** Activity **
For the records below, tally the lines that include the word "TRIG" and give only the tally.
::::
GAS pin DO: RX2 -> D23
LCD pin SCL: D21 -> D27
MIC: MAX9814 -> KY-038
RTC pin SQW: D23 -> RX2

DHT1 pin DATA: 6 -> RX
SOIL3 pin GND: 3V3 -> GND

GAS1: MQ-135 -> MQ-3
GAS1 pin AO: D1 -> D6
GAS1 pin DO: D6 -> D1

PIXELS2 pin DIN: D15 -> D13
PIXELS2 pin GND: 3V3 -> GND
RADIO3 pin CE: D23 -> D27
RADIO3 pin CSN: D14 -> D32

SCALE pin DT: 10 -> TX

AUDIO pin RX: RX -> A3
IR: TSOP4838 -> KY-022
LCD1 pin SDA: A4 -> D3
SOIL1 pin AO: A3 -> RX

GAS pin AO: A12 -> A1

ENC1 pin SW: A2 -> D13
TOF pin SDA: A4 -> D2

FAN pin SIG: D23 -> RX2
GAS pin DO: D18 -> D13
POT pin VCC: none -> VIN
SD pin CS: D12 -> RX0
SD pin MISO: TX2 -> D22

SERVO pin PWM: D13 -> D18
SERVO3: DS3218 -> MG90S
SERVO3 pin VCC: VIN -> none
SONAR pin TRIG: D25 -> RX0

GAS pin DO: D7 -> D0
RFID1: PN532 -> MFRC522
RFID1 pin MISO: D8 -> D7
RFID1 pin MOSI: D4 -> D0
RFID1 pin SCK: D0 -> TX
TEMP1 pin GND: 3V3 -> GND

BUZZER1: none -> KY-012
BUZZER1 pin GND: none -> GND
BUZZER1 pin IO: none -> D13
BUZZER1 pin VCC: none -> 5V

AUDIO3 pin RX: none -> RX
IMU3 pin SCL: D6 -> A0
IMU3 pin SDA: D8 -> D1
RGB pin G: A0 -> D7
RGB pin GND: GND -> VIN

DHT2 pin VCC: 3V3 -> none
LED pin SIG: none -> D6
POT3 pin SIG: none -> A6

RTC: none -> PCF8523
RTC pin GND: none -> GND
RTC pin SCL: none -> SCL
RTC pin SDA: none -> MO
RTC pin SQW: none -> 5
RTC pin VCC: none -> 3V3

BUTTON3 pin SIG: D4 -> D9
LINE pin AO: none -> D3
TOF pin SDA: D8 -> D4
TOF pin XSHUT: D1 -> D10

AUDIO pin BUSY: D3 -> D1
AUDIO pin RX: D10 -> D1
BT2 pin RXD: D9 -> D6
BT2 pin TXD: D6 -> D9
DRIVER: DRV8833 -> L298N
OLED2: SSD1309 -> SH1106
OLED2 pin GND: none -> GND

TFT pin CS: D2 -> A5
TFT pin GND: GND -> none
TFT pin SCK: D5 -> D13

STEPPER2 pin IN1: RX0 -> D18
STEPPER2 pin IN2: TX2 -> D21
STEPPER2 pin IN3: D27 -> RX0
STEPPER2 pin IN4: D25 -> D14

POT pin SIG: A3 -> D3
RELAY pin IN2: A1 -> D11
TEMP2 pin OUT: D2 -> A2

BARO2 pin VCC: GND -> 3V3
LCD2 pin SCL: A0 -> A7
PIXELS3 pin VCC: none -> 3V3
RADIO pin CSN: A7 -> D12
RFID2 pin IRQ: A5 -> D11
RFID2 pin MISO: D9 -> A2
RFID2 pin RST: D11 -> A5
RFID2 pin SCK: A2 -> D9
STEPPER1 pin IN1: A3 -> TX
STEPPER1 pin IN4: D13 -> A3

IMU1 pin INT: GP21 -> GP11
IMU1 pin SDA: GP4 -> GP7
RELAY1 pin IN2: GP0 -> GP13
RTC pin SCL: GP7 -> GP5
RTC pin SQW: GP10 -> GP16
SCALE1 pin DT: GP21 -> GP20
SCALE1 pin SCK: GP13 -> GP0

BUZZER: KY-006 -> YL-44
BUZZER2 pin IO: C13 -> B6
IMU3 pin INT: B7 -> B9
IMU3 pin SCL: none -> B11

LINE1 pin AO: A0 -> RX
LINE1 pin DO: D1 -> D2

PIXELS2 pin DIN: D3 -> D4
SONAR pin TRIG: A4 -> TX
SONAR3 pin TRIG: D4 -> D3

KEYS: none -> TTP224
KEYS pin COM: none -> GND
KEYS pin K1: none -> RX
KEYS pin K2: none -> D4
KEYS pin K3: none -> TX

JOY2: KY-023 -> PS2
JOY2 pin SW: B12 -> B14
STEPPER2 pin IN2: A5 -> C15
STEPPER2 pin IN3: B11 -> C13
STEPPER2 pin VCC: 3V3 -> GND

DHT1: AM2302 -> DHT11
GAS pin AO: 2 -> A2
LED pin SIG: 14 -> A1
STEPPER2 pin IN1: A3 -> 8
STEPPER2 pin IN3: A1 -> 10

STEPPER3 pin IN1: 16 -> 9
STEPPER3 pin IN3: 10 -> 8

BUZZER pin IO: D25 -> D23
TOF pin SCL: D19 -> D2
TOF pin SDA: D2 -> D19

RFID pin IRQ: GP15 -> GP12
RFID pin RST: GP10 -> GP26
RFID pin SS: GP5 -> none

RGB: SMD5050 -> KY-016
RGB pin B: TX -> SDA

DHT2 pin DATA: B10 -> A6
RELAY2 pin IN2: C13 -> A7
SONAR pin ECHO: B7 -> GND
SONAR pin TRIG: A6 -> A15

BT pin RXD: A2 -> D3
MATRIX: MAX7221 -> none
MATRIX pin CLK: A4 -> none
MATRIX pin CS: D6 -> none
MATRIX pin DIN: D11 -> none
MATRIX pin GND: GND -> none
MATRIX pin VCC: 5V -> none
::::
** Solution to this exercise **
4